#### [Materials provided]
------------------------------------
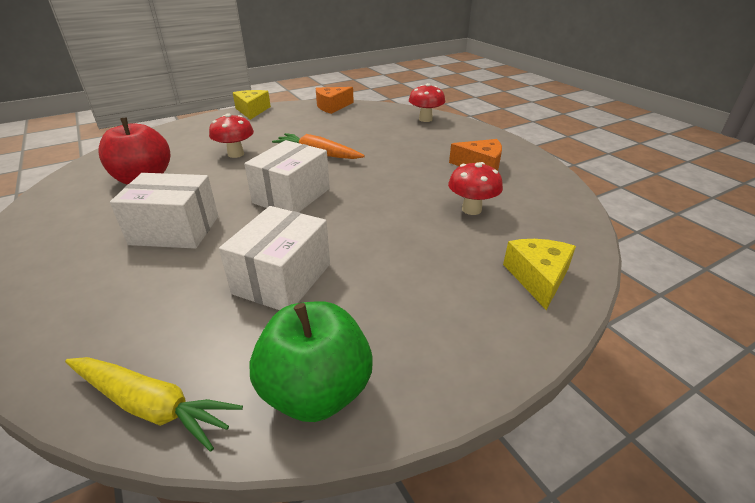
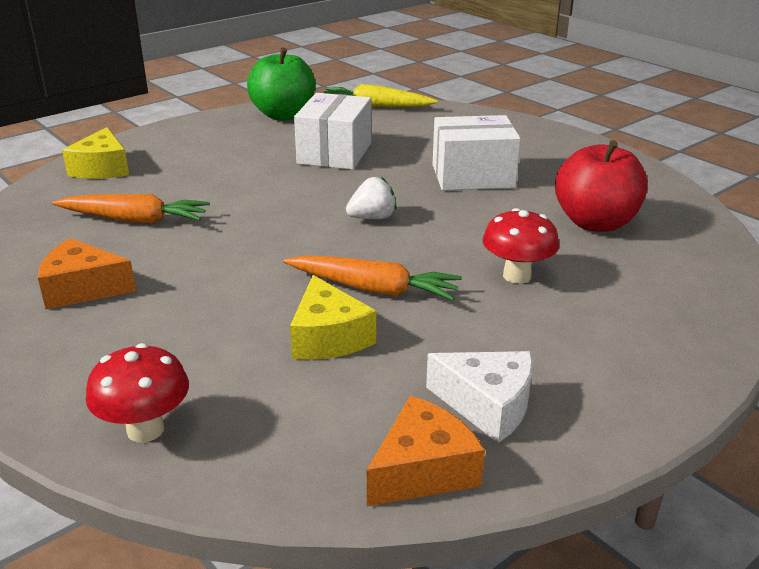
camera: 170 degrees right, 5 degrees down
yellow cheese [233,90,271,120] -> yellow cheese moved to [290,275,376,360]
white box [244,140,330,212] -> white strawberry [346,177,397,219]
red mushroom [448,162,503,215] -> orange carrot [52,194,210,224]
none -> white cheese [426,351,533,443]

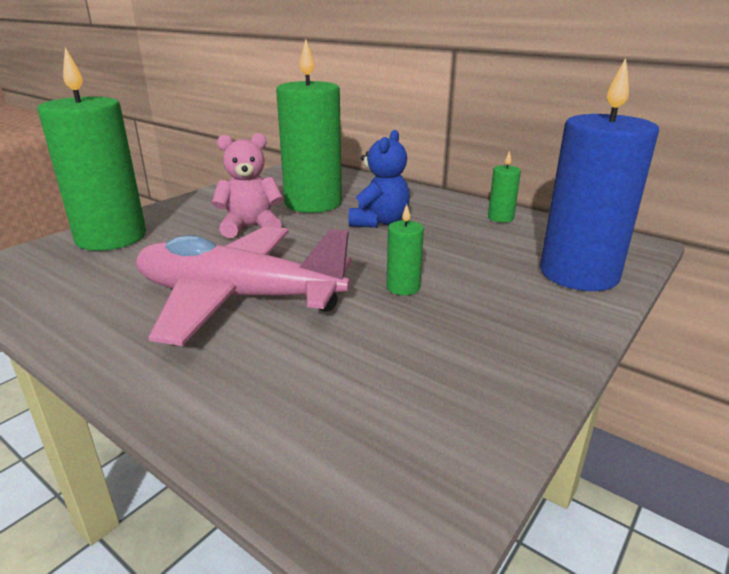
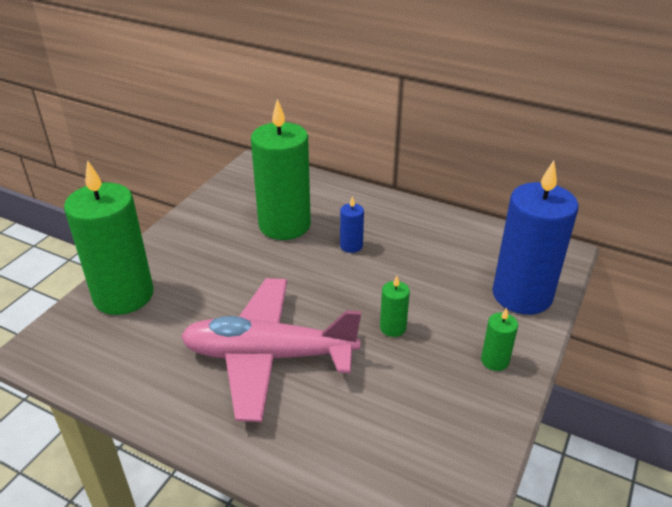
camera: 10 degrees left, 10 degrees up
pink teddy bear [212,133,283,238] -> none
blue teddy bear [348,130,410,228] -> blue candle [340,196,364,253]
green candle [488,151,521,223] -> green candle moved to [481,308,518,371]

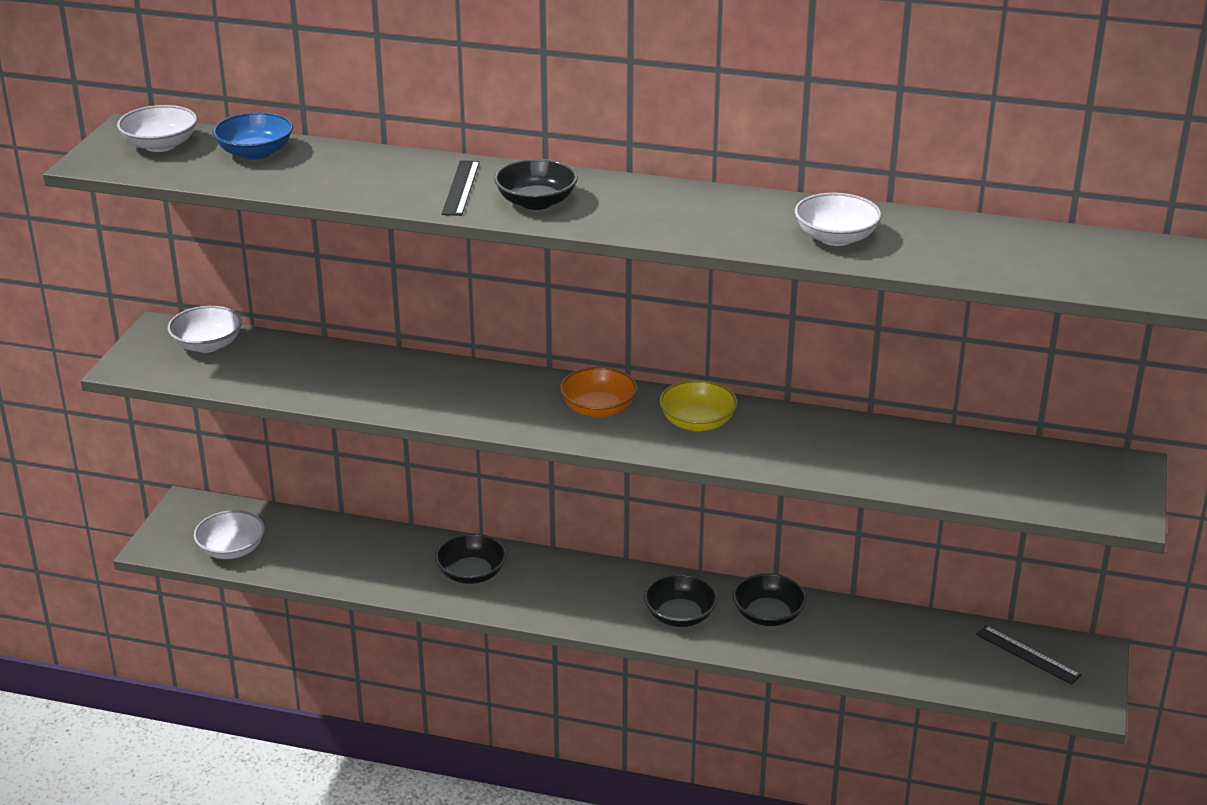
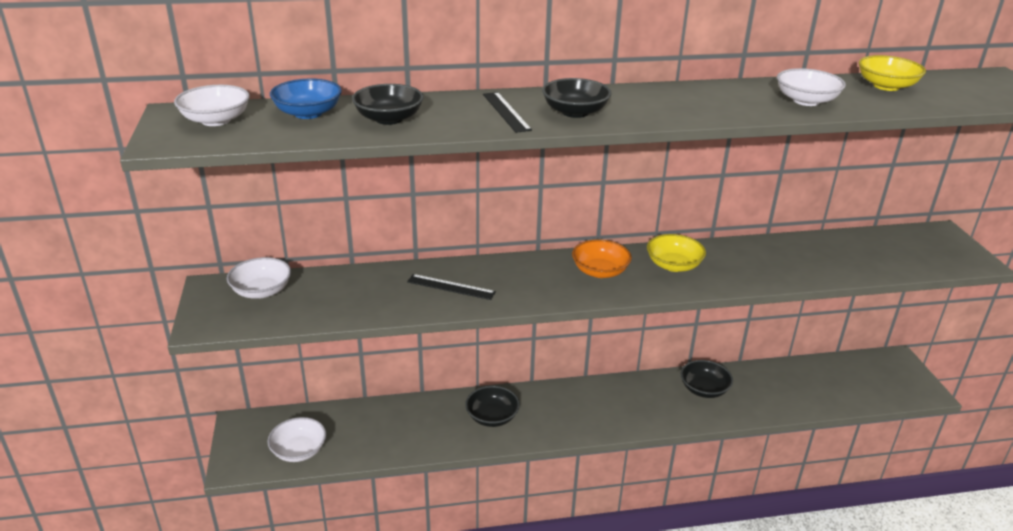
camera: 25 degrees left, 0 degrees up
black bowl [644,574,718,627] -> black bowl moved to [352,84,424,125]
black ruler [976,626,1081,685] -> black ruler moved to [407,274,496,300]
none -> yellow bowl [858,55,926,91]

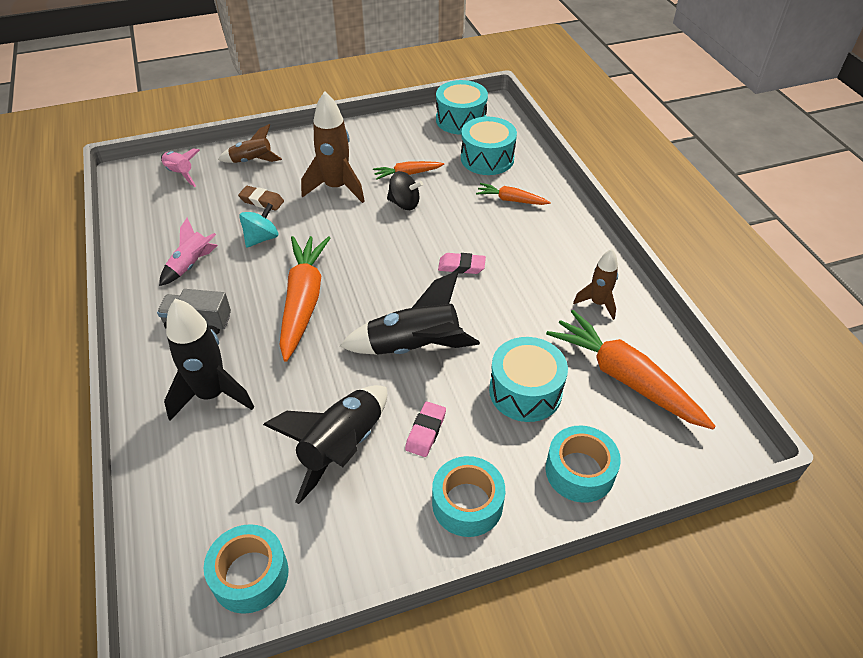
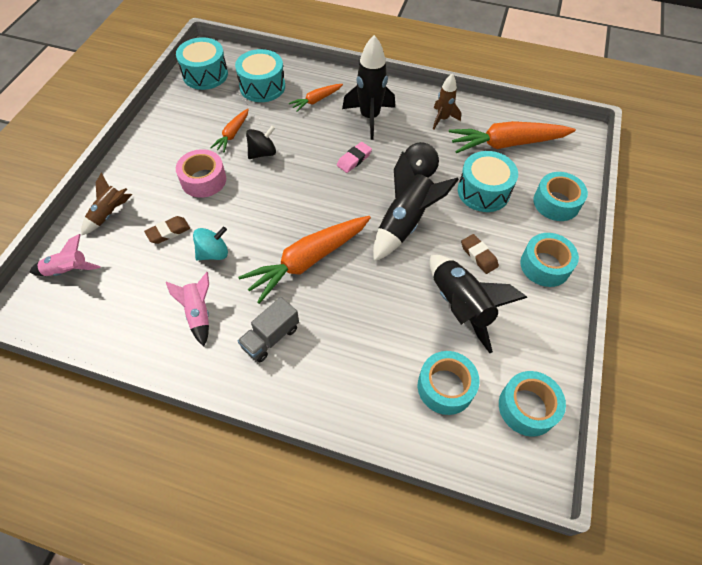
camera: 55 degrees left, 10 degrees up
black rocket [164,299,254,421] -> black rocket moved to [342,35,395,140]
turquoise spinning top [239,203,278,248] -> turquoise spinning top turned 75 degrees clockwise [193,227,228,260]
orange carrot [280,236,330,362] -> orange carrot turned 75 degrees counterclockwise [238,216,371,304]
brown rocket [301,91,365,203] -> pink tape [176,149,226,198]
pink eraser [405,402,446,457] -> brown eraser [461,234,499,274]
none -> black spinning top [404,142,439,178]
none -> turquoise tape [418,351,480,415]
------------------------------------
#### [Exercise directions]
If a line in the data above includes the string "spinning", copy it.

#### [Final answer]
turquoise spinning top [239,203,278,248] -> turquoise spinning top turned 75 degrees clockwise [193,227,228,260]
none -> black spinning top [404,142,439,178]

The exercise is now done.